_What to produce_:
Using the records below, return exactly the lines from the one containing "purple square: (145, 105) -> (89, 91), moved" through the last, and omit pictures.

_Information provided_:
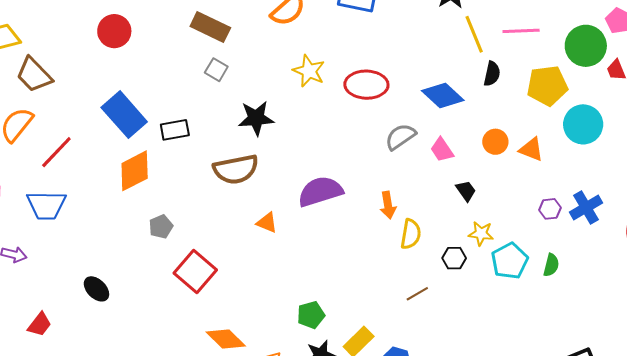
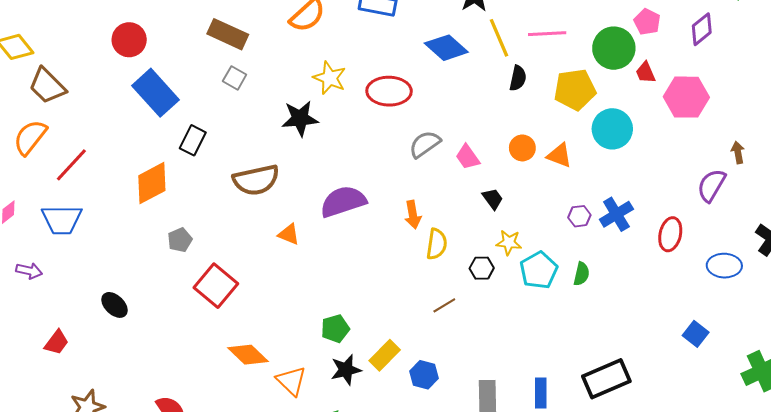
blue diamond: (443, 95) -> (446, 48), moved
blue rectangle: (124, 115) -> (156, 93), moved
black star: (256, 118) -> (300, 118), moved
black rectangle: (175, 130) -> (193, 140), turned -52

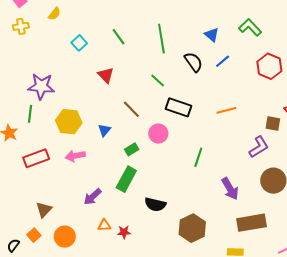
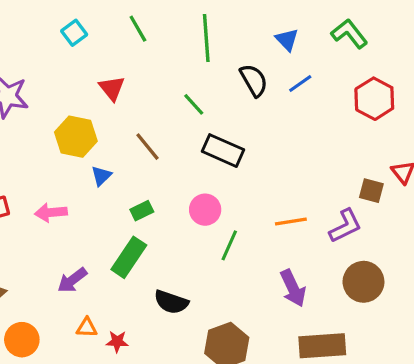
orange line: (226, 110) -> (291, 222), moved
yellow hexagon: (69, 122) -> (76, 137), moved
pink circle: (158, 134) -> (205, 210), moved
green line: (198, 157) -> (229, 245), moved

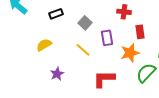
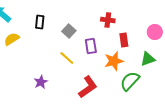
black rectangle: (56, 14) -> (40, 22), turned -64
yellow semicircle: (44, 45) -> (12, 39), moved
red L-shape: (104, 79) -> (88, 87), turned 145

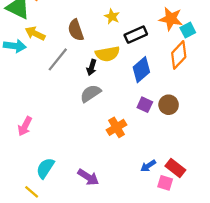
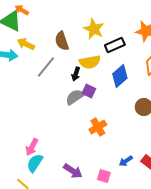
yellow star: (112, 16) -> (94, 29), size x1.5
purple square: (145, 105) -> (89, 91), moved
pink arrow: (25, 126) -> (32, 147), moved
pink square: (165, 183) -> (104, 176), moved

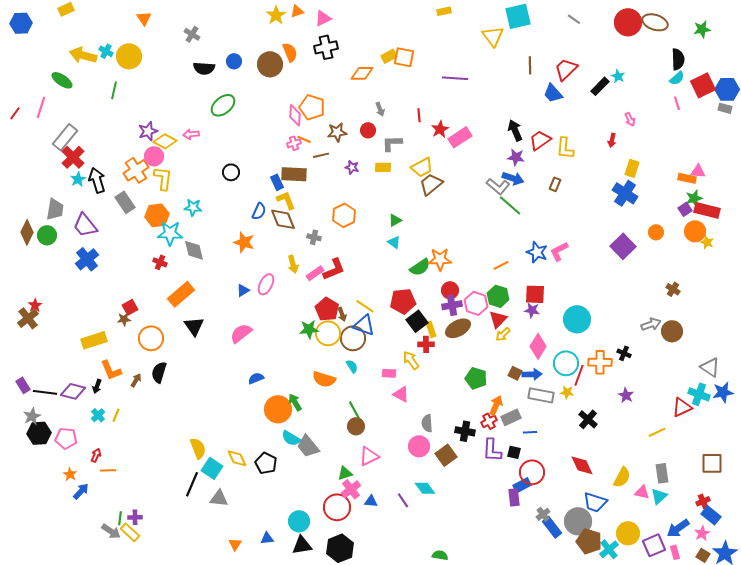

_Result of the exercise_:
purple square: (145, 105) -> (89, 91), moved
pink arrow: (25, 126) -> (32, 147), moved
pink square: (165, 183) -> (104, 176), moved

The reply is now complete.